WHAT IS NEEDED
Rewrite the material below with every instance of "screenshot" changed to "image" and everything else left as it is. Leave the pictures out of your version.

=== Section Start ===

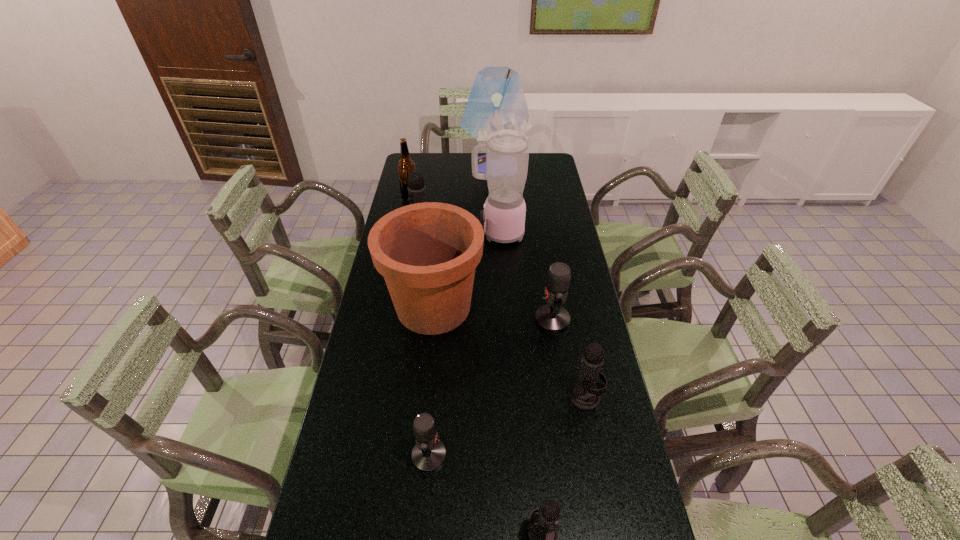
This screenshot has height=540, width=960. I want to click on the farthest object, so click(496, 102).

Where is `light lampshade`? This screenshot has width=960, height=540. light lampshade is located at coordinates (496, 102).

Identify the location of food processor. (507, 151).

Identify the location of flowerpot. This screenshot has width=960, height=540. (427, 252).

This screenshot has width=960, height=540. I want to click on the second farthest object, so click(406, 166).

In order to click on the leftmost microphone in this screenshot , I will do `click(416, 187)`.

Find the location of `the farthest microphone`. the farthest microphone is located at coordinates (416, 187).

=== Section End ===

TASK ANSWER
This image has height=540, width=960. I want to click on the farthest object, so click(496, 102).

Where is `light lampshade`? This image has width=960, height=540. light lampshade is located at coordinates (496, 102).

Identify the location of food processor. (507, 151).

Identify the location of flowerpot. This image has width=960, height=540. (427, 252).

This image has width=960, height=540. I want to click on the second farthest object, so click(406, 166).

In order to click on the leftmost microphone in this image , I will do `click(416, 187)`.

Find the location of `the farthest microphone`. the farthest microphone is located at coordinates (416, 187).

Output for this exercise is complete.